__Data in this exercise__.

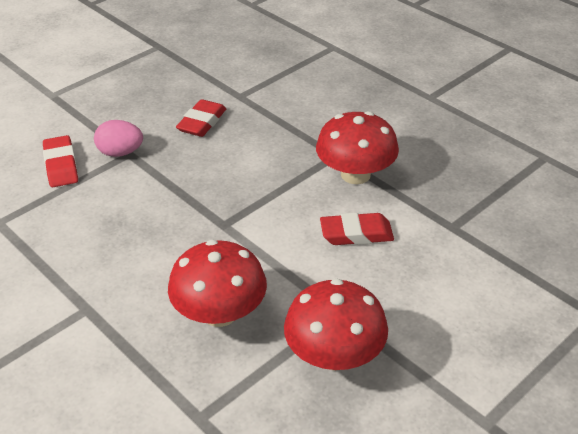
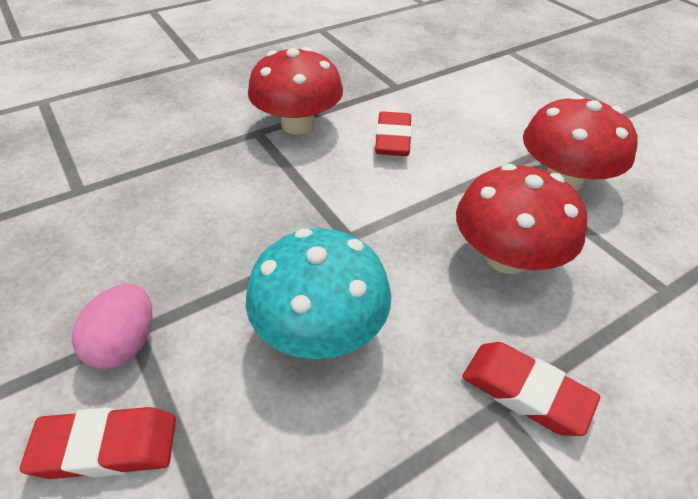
camera: 80 degrees left, 5 degrees up
(138, 224) = (320, 329): none -> turquoise mushroom
(202, 122) = (113, 235): red eraser -> red eraser (525, 392)

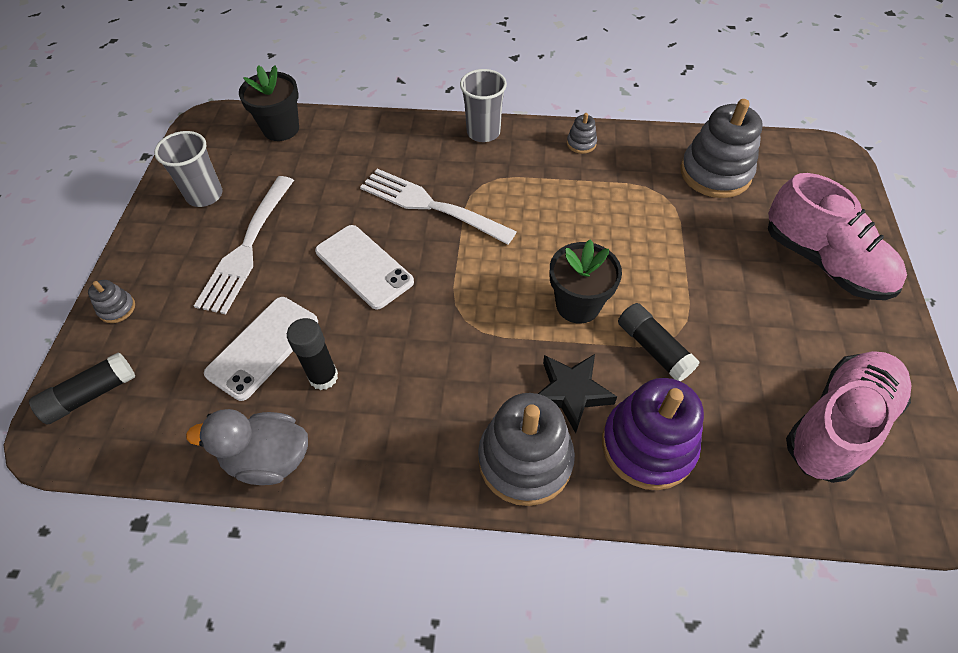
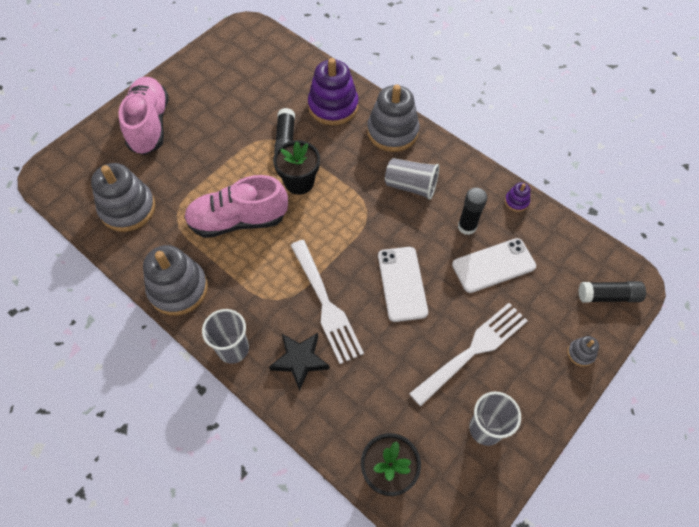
camera: 145 degrees left, 5 degrees up
(268, 459) = (516, 201): grey duck -> purple stacking toy
(435, 388) = (411, 186): none -> grey cup
(571, 393) = (345, 145): black star -> black star (300, 360)
(581, 143) = (178, 289): grey stacking toy -> grey stacking toy, size x2.26
(837, 424) = (245, 68): pink shoe -> pink shoe (238, 220)

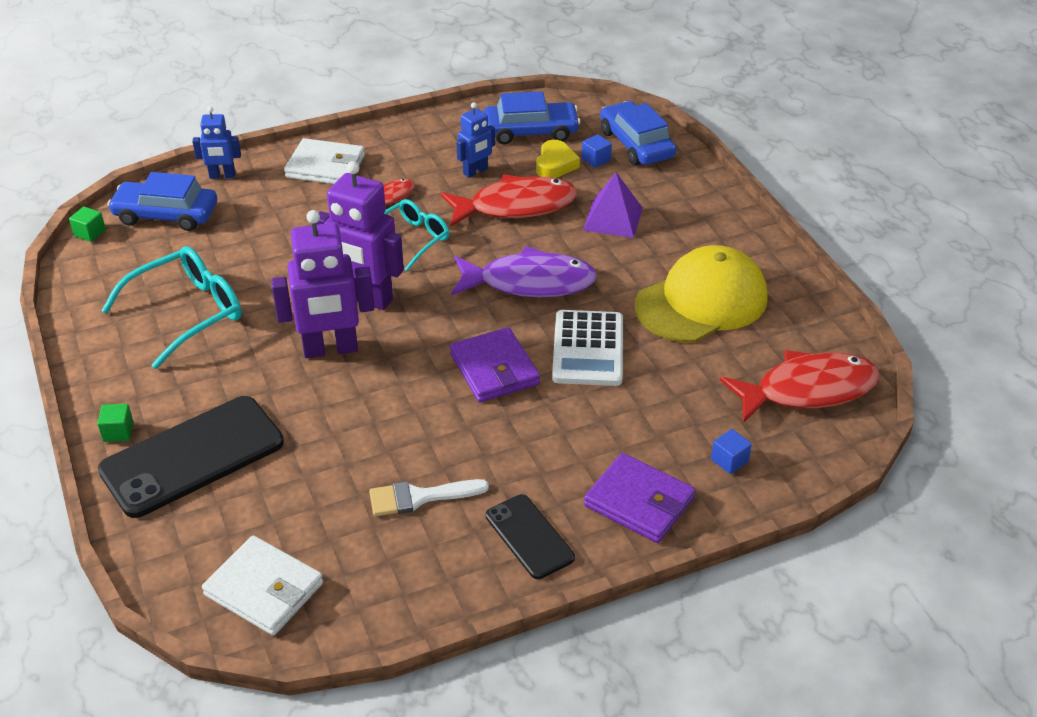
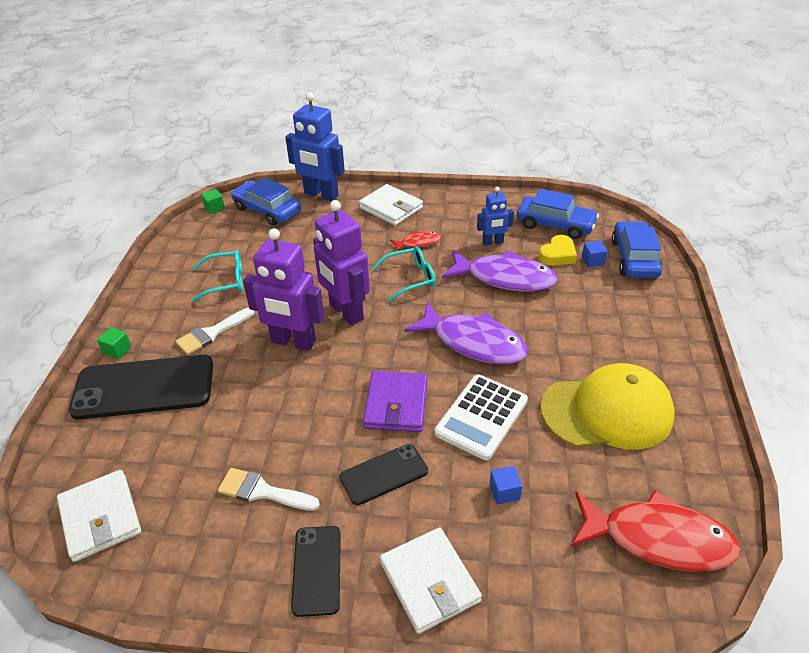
camera: 30 degrees right, 0 degrees up
(187, 313) = (225, 281): turquoise glasses -> turquoise glasses, size x0.65
(222, 176) = (321, 195): blue robot -> blue robot, size x1.83
(223, 374) = (211, 333): none -> white brush
(516, 206) = (505, 278): red fish -> purple fish
(530, 435) = (384, 474): none -> black phone
(613, 218) = (575, 312): purple pyramid -> none
(639, 502) = (429, 582): purple wallet -> white wallet
(729, 460) = (537, 579): blue cube -> blue cube (504, 492)

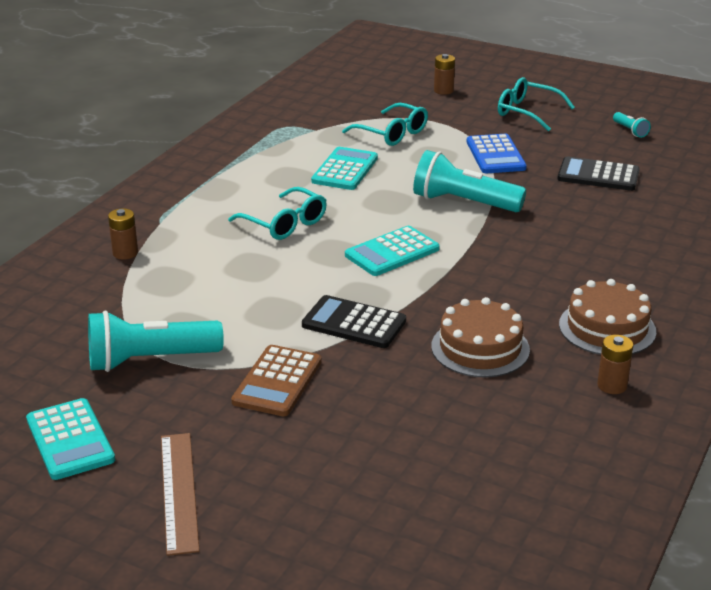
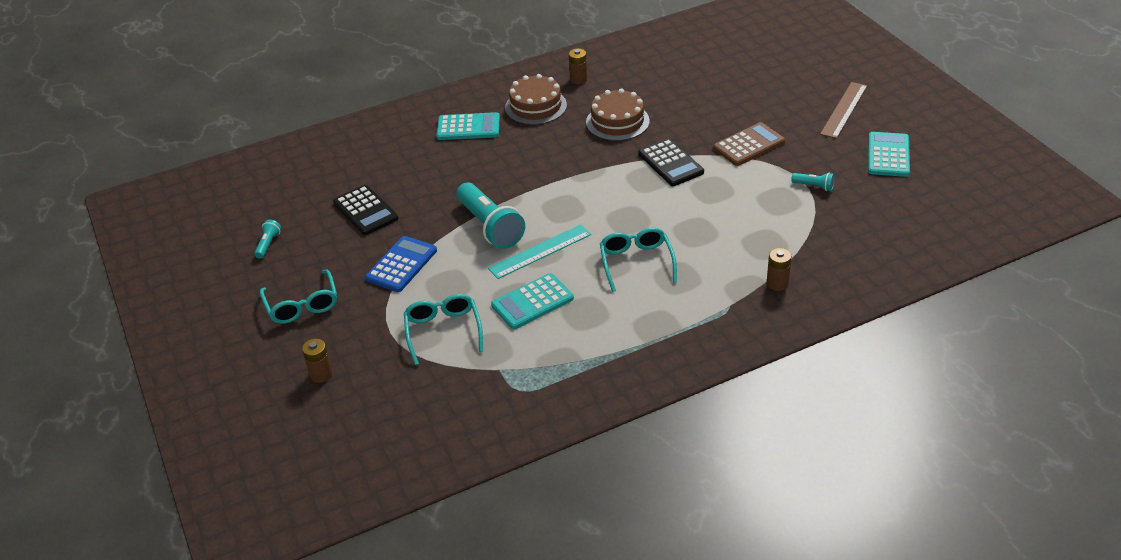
camera: 140 degrees left, 10 degrees up
(150, 360) = (814, 186): turquoise flashlight -> turquoise flashlight, size x0.45
(388, 201) = (540, 251): none -> turquoise ruler
(392, 252) = (590, 204): turquoise calculator -> turquoise calculator (468, 127)

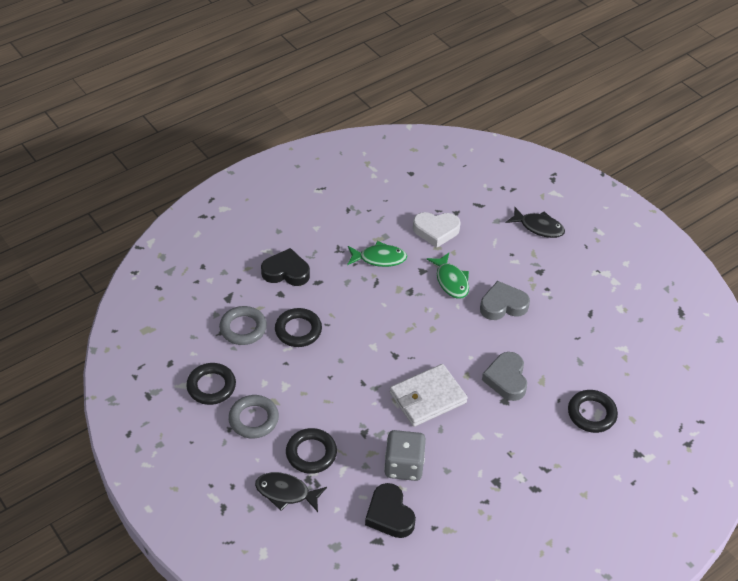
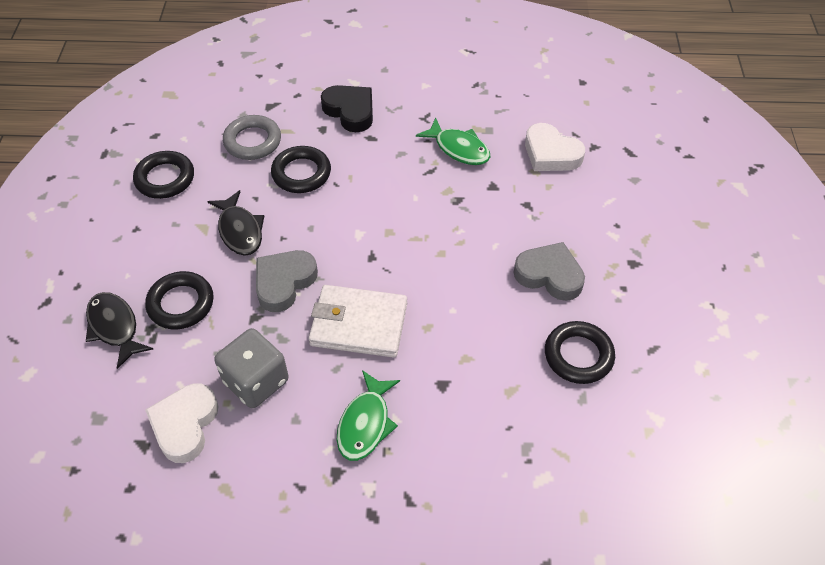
camera: 40 degrees right, 5 degrees up
(253, 419) = (167, 234): grey ring -> none
(389, 514) = (185, 425): black heart -> white heart
(451, 281) = (514, 215): green fish -> green fish (365, 423)
(506, 379) = (469, 361): grey heart -> grey heart (284, 282)
(538, 227) = (681, 213): black fish -> black fish (240, 230)
(591, 414) = (535, 472): black ring -> black ring (578, 355)

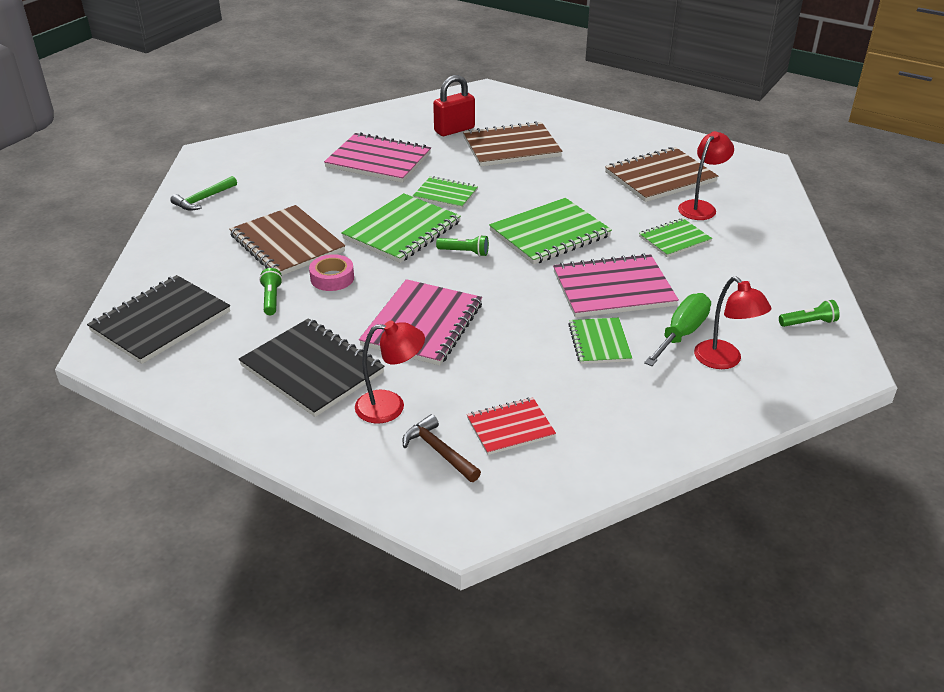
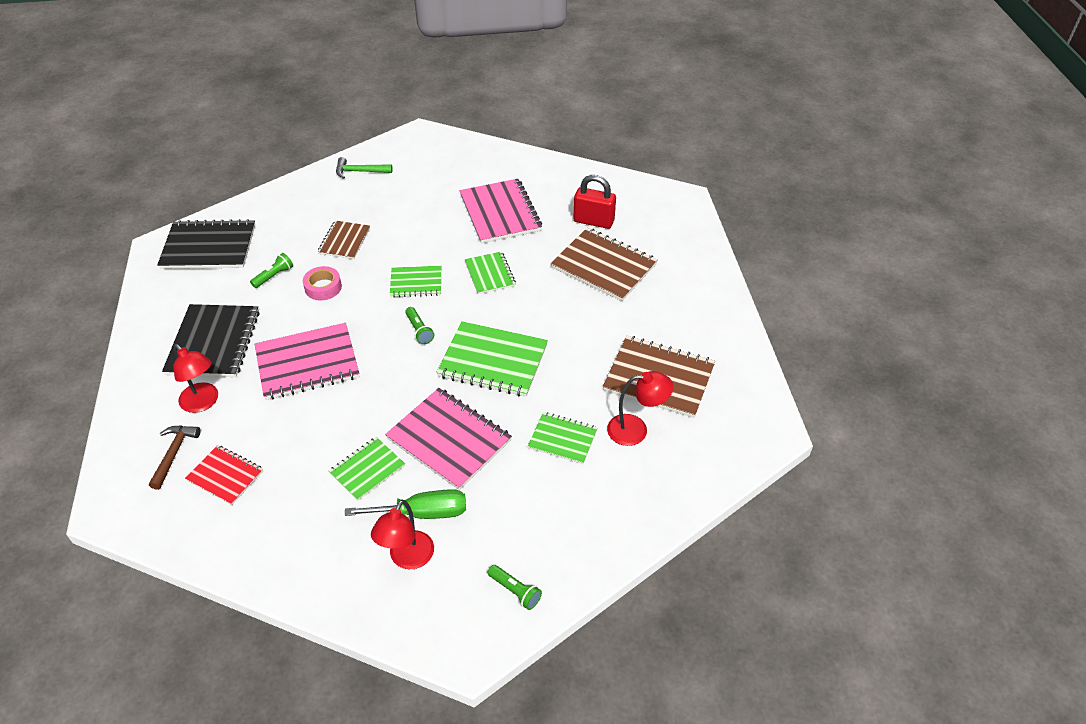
camera: 50 degrees right, 10 degrees up
(287, 243) = (344, 241): brown notebook -> brown notebook, size x0.59
(402, 230) = (416, 283): green notebook -> green notebook, size x0.59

__What to produce__. What you give back must match the lines from the start of the records through the line that contains "(639, 502) = (429, 582): purple", exactly, with the pictures left out.

__Solution__.
camera: 80 degrees left, 5 degrees up
(138, 224) = (320, 329): none -> turquoise mushroom
(202, 122) = (113, 235): red eraser -> red eraser (525, 392)

camera: 145 degrees left, 5 degrees up
(268, 459) = (516, 201): grey duck -> purple stacking toy
(435, 388) = (411, 186): none -> grey cup
(571, 393) = (345, 145): black star -> black star (300, 360)
(581, 143) = (178, 289): grey stacking toy -> grey stacking toy, size x2.26
(837, 424) = (245, 68): pink shoe -> pink shoe (238, 220)

camera: 30 degrees right, 0 degrees up
(187, 313) = (225, 281): turquoise glasses -> turquoise glasses, size x0.65
(222, 176) = (321, 195): blue robot -> blue robot, size x1.83
(223, 374) = (211, 333): none -> white brush
(516, 206) = (505, 278): red fish -> purple fish
(530, 435) = (384, 474): none -> black phone
(613, 218) = (575, 312): purple pyramid -> none
(639, 502) = (429, 582): purple wallet -> white wallet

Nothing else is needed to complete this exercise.